» **Records for the exercise**:
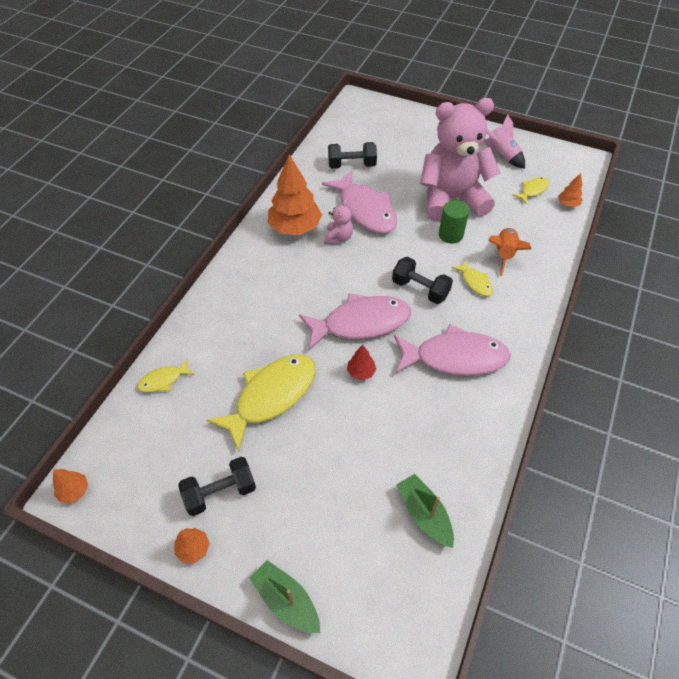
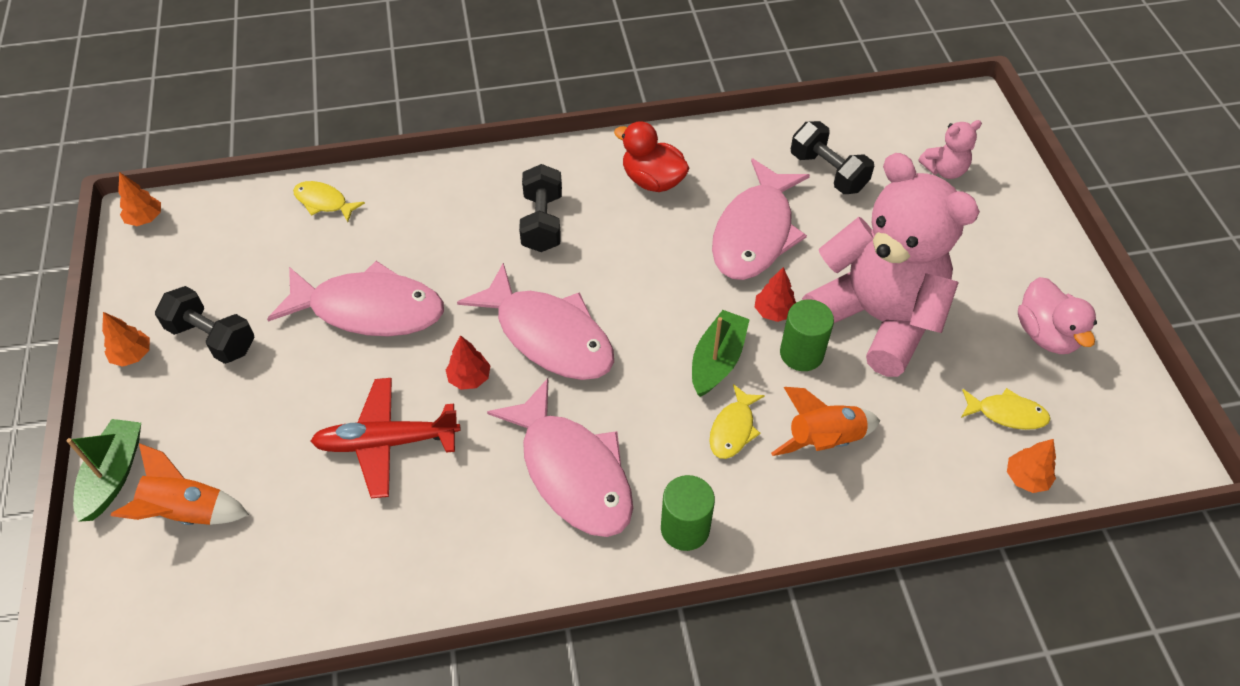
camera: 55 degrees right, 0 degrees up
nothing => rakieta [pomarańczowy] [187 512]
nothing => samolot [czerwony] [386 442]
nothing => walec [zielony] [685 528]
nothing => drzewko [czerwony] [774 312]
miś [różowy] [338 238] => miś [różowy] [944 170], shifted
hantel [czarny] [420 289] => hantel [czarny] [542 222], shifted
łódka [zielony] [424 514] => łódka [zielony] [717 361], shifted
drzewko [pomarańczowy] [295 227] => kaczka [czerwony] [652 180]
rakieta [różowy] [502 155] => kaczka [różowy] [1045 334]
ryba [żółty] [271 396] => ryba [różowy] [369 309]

» **Work item**: Look through the entries above, find each line containing "drzewko", and copy it.

» **Output**:
nothing => drzewko [czerwony] [774 312]
drzewko [pomarańczowy] [295 227] => kaczka [czerwony] [652 180]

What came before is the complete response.